With the pictures left out, transcribe exactly the lines from the one with "(766, 587) = (341, 529): blue" through the end of the data.

##### EXCERPTED DATA #####

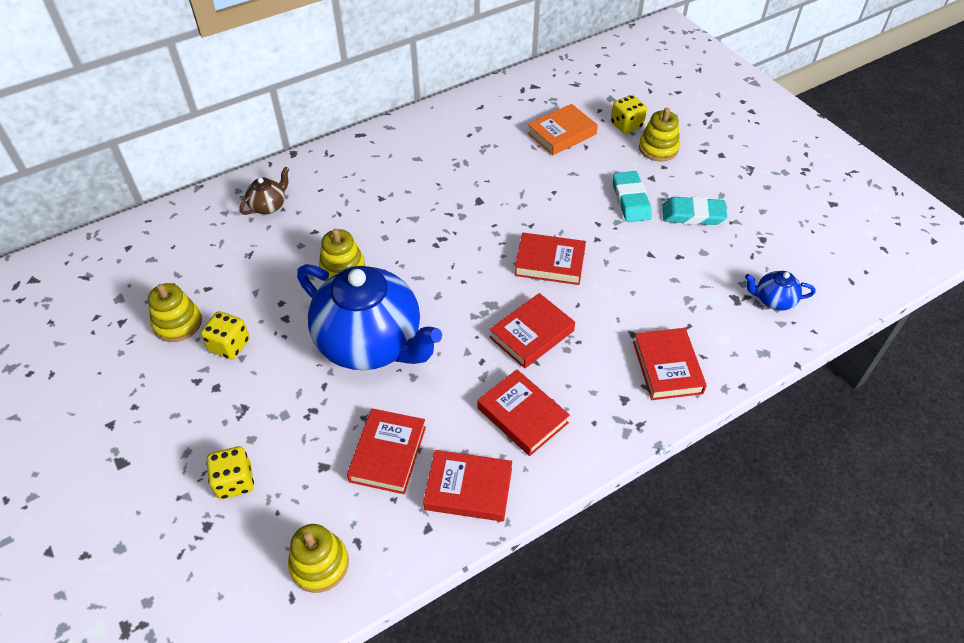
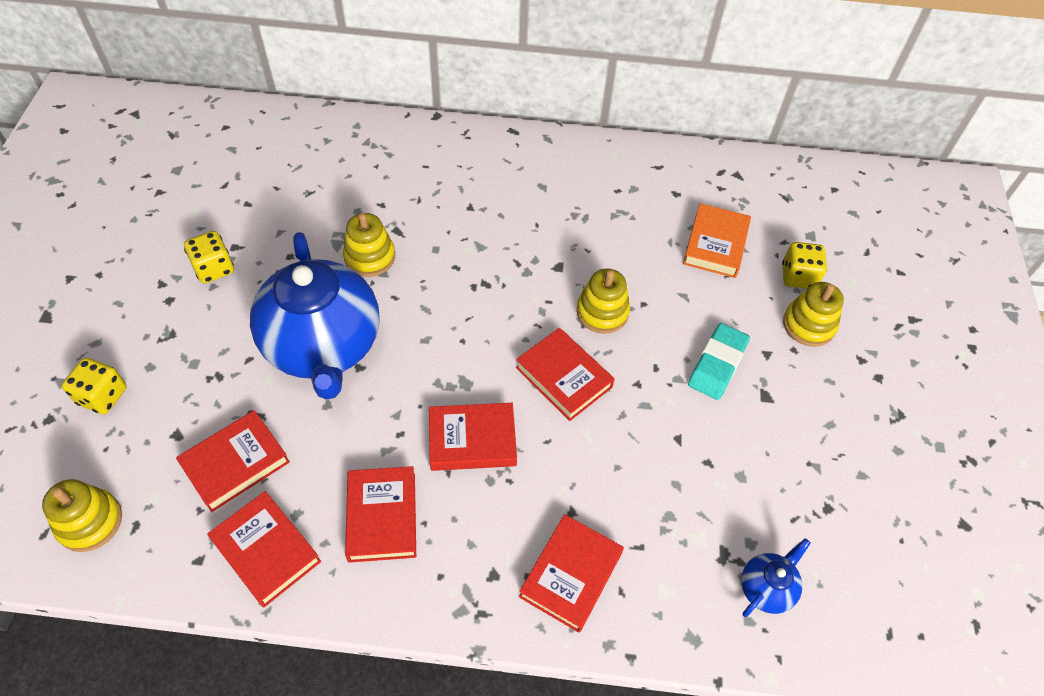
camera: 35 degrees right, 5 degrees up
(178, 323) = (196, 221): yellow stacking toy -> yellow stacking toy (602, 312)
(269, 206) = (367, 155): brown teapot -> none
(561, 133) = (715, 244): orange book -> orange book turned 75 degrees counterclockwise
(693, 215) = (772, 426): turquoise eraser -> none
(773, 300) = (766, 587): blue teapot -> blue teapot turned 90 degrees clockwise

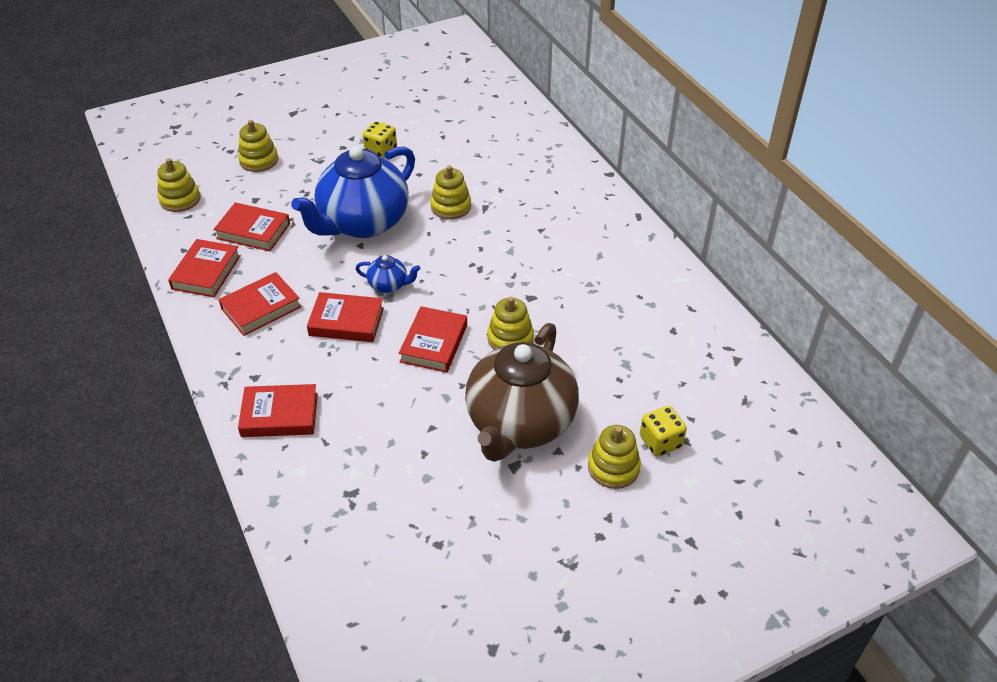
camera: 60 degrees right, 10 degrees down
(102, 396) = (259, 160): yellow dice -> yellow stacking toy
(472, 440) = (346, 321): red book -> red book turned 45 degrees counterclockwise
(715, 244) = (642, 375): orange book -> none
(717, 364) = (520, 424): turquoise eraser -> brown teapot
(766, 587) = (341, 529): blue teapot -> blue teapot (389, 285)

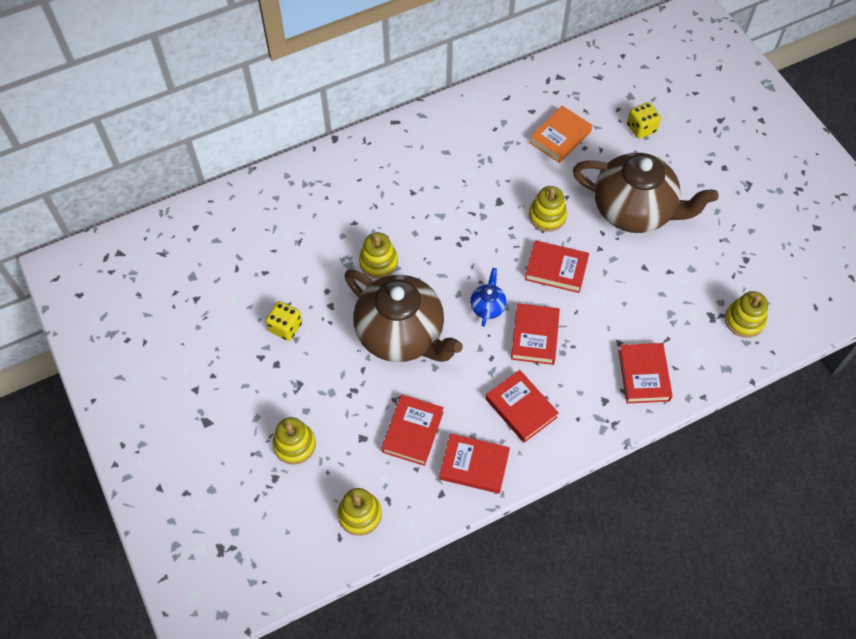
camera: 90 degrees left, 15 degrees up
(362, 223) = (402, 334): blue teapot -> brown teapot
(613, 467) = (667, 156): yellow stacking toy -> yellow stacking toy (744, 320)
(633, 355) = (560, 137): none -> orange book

#####

### RESPONSE BOX
(766, 587) = (341, 529): blue teapot -> blue teapot (389, 285)

camera: 90 degrees left, 15 degrees up
(362, 223) = (402, 334): blue teapot -> brown teapot
(613, 467) = (667, 156): yellow stacking toy -> yellow stacking toy (744, 320)
(633, 355) = (560, 137): none -> orange book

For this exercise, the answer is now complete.